** WORK INSTRUCTION **
Every record must come back exactly as given.
--- DATA Enclosed Below ---
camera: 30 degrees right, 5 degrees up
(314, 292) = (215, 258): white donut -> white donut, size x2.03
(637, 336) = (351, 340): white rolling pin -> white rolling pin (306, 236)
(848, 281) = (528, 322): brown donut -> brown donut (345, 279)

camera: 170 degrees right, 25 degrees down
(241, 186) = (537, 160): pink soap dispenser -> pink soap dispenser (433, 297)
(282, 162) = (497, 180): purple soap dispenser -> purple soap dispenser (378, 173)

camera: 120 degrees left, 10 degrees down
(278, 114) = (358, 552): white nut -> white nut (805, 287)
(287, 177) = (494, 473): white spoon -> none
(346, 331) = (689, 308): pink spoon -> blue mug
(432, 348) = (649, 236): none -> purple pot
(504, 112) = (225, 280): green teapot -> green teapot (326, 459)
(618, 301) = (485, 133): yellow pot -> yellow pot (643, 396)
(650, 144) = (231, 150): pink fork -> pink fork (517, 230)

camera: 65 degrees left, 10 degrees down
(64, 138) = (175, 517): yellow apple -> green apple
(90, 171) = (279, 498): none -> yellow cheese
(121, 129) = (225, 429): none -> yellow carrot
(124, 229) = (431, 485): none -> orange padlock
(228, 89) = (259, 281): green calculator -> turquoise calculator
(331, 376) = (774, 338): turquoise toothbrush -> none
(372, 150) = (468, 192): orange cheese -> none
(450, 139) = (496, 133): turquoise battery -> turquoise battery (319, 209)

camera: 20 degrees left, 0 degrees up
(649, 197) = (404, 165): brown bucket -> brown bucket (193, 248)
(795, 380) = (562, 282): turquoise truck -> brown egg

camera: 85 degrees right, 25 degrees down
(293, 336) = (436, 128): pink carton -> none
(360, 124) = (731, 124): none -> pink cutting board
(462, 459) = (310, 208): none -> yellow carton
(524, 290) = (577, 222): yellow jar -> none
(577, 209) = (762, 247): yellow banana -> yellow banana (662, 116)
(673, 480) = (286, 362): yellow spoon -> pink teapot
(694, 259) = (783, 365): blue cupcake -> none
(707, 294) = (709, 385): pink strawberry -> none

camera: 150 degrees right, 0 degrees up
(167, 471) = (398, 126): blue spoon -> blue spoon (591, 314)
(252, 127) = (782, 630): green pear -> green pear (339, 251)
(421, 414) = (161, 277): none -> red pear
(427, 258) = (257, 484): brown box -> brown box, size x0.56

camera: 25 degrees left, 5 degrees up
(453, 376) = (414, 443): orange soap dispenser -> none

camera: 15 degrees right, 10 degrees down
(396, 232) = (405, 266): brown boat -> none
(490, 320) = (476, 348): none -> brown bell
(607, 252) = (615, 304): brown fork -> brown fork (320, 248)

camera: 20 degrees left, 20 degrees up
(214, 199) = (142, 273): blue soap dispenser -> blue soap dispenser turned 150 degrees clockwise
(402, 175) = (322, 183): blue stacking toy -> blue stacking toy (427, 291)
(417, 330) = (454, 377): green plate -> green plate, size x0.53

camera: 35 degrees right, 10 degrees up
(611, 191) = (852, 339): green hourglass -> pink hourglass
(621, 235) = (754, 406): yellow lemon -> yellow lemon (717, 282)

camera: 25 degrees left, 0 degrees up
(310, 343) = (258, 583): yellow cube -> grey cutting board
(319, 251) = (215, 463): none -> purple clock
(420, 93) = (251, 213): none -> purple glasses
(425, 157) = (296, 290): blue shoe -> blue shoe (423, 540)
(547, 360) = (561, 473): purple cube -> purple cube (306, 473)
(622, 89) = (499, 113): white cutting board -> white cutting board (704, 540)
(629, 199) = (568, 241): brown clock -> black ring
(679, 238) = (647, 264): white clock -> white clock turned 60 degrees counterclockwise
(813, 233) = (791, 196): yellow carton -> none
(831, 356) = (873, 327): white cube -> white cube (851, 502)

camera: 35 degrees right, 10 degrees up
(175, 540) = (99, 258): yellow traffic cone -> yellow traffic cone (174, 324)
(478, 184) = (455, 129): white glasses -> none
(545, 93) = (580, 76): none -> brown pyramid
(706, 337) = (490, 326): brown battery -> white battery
--- End of Enclosed DATA ---
** RESULT OF THIS EXERCISE **
camera: 30 degrees right, 5 degrees up
(314, 292) = (215, 258): white donut -> white donut, size x2.03
(637, 336) = (351, 340): white rolling pin -> white rolling pin (306, 236)
(848, 281) = (528, 322): brown donut -> brown donut (345, 279)

camera: 170 degrees right, 25 degrees down
(241, 186) = (537, 160): pink soap dispenser -> pink soap dispenser (433, 297)
(282, 162) = (497, 180): purple soap dispenser -> purple soap dispenser (378, 173)

camera: 120 degrees left, 10 degrees down
(278, 114) = (358, 552): white nut -> white nut (805, 287)
(287, 177) = (494, 473): white spoon -> none
(346, 331) = (689, 308): pink spoon -> blue mug
(432, 348) = (649, 236): none -> purple pot
(504, 112) = (225, 280): green teapot -> green teapot (326, 459)
(618, 301) = (485, 133): yellow pot -> yellow pot (643, 396)
(650, 144) = (231, 150): pink fork -> pink fork (517, 230)

camera: 65 degrees left, 10 degrees down
(64, 138) = (175, 517): yellow apple -> green apple
(90, 171) = (279, 498): none -> yellow cheese
(121, 129) = (225, 429): none -> yellow carrot
(124, 229) = (431, 485): none -> orange padlock
(228, 89) = (259, 281): green calculator -> turquoise calculator
(331, 376) = (774, 338): turquoise toothbrush -> none
(372, 150) = (468, 192): orange cheese -> none
(450, 139) = (496, 133): turquoise battery -> turquoise battery (319, 209)

camera: 20 degrees left, 0 degrees up
(649, 197) = (404, 165): brown bucket -> brown bucket (193, 248)
(795, 380) = (562, 282): turquoise truck -> brown egg

camera: 85 degrees right, 25 degrees down
(293, 336) = (436, 128): pink carton -> none
(360, 124) = (731, 124): none -> pink cutting board
(462, 459) = (310, 208): none -> yellow carton
(524, 290) = (577, 222): yellow jar -> none
(577, 209) = (762, 247): yellow banana -> yellow banana (662, 116)
(673, 480) = (286, 362): yellow spoon -> pink teapot
(694, 259) = (783, 365): blue cupcake -> none
(707, 294) = (709, 385): pink strawberry -> none

camera: 150 degrees right, 0 degrees up
(167, 471) = (398, 126): blue spoon -> blue spoon (591, 314)
(252, 127) = (782, 630): green pear -> green pear (339, 251)
(421, 414) = (161, 277): none -> red pear
(427, 258) = (257, 484): brown box -> brown box, size x0.56

camera: 25 degrees left, 5 degrees up
(453, 376) = (414, 443): orange soap dispenser -> none

camera: 15 degrees right, 10 degrees down
(396, 232) = (405, 266): brown boat -> none
(490, 320) = (476, 348): none -> brown bell
(607, 252) = (615, 304): brown fork -> brown fork (320, 248)

camera: 20 degrees left, 20 degrees up
(214, 199) = (142, 273): blue soap dispenser -> blue soap dispenser turned 150 degrees clockwise
(402, 175) = (322, 183): blue stacking toy -> blue stacking toy (427, 291)
(417, 330) = (454, 377): green plate -> green plate, size x0.53

camera: 35 degrees right, 10 degrees up
(611, 191) = (852, 339): green hourglass -> pink hourglass
(621, 235) = (754, 406): yellow lemon -> yellow lemon (717, 282)

camera: 25 degrees left, 0 degrees up
(310, 343) = (258, 583): yellow cube -> grey cutting board
(319, 251) = (215, 463): none -> purple clock
(420, 93) = (251, 213): none -> purple glasses
(425, 157) = (296, 290): blue shoe -> blue shoe (423, 540)
(547, 360) = (561, 473): purple cube -> purple cube (306, 473)
(622, 89) = (499, 113): white cutting board -> white cutting board (704, 540)
(629, 199) = (568, 241): brown clock -> black ring
(679, 238) = (647, 264): white clock -> white clock turned 60 degrees counterclockwise
(813, 233) = (791, 196): yellow carton -> none
(831, 356) = (873, 327): white cube -> white cube (851, 502)

camera: 35 degrees right, 10 degrees up
(175, 540) = (99, 258): yellow traffic cone -> yellow traffic cone (174, 324)
(478, 184) = (455, 129): white glasses -> none
(545, 93) = (580, 76): none -> brown pyramid
(706, 337) = (490, 326): brown battery -> white battery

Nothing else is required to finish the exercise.